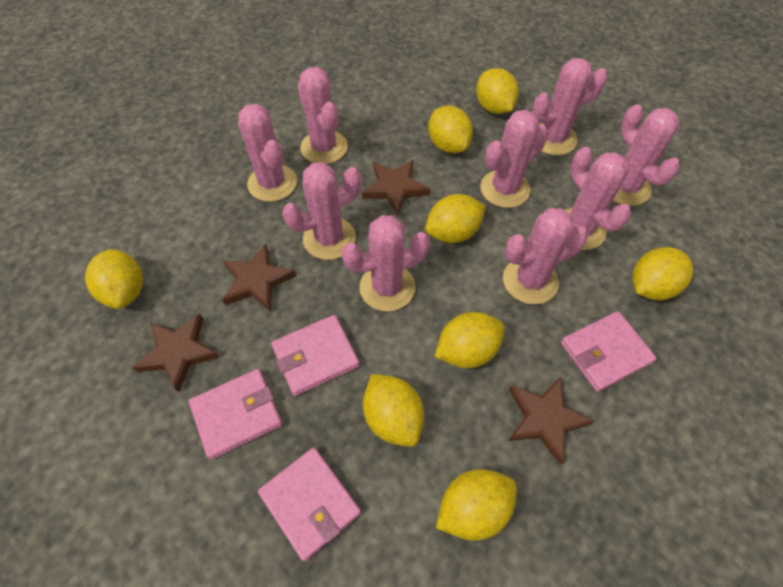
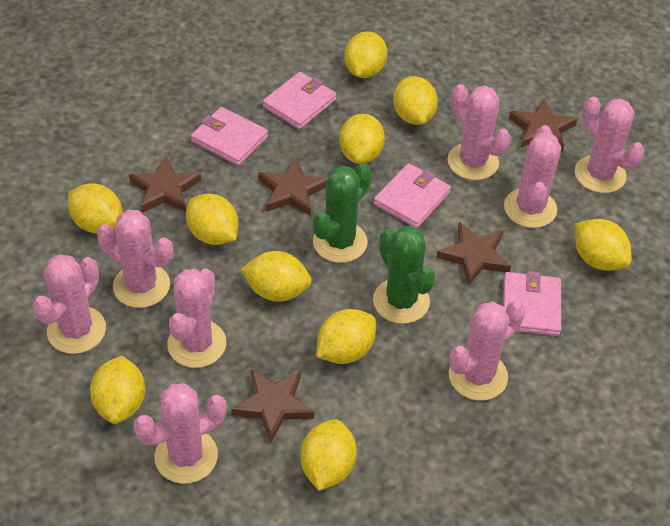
brown star: 4 -> 5
green cactus: 0 -> 2
pink cactus: 9 -> 8
yellow lemon: 8 -> 10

**YOUR OBJECTIVE:** Hand back the data exactly as it appears, with all pictures cut.

**RESPONSE TO THIS TASK:**
brown star: 4 -> 5
green cactus: 0 -> 2
pink cactus: 9 -> 8
yellow lemon: 8 -> 10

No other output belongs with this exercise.